Data for analysis START

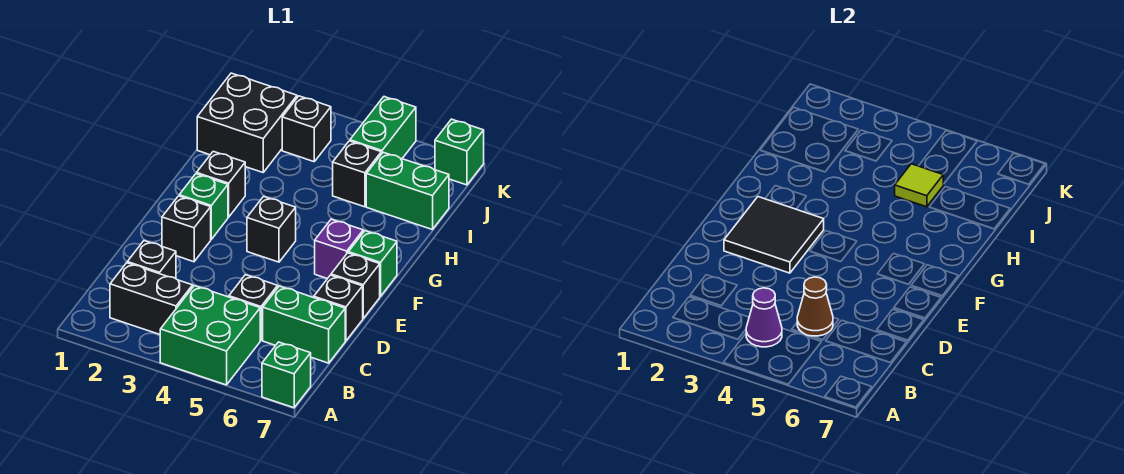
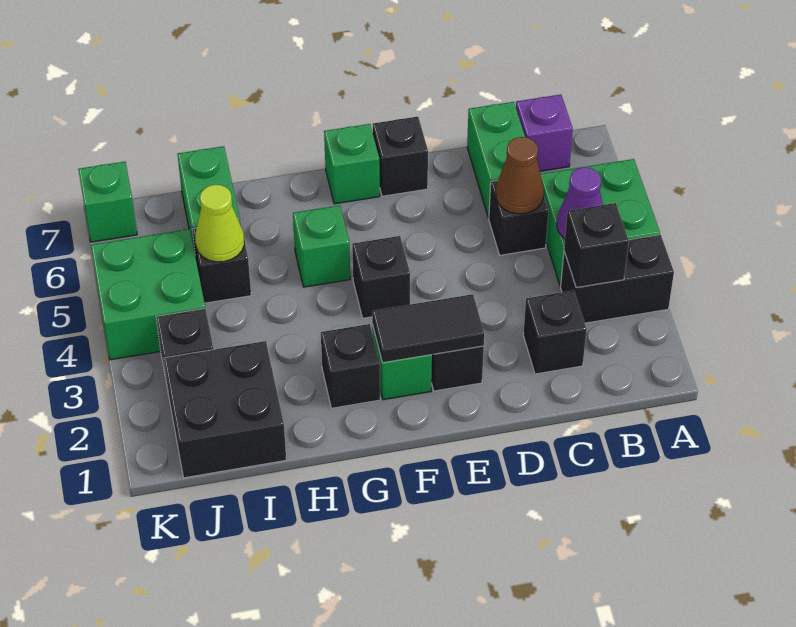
green brick A7 level 1 -> green brick G5 level 1
black brick B2:B3 level 1 -> black brick A3:B3 level 1
black brick D7 level 1 -> black brick B3 level 2
black tile E2:F3 level 2 -> black tile E2:F2 level 2
purple brick F6 level 1 -> purple brick B7 level 1
lime tile I5 level 2 -> lime cone I5 level 2
green brick J5:K5 level 1 -> green brick J4:K5 level 1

Data for analysis END

# Task description
Check every line of the data for the string "black". Give the number of lines that have it, and only that.

# Solution to this problem
3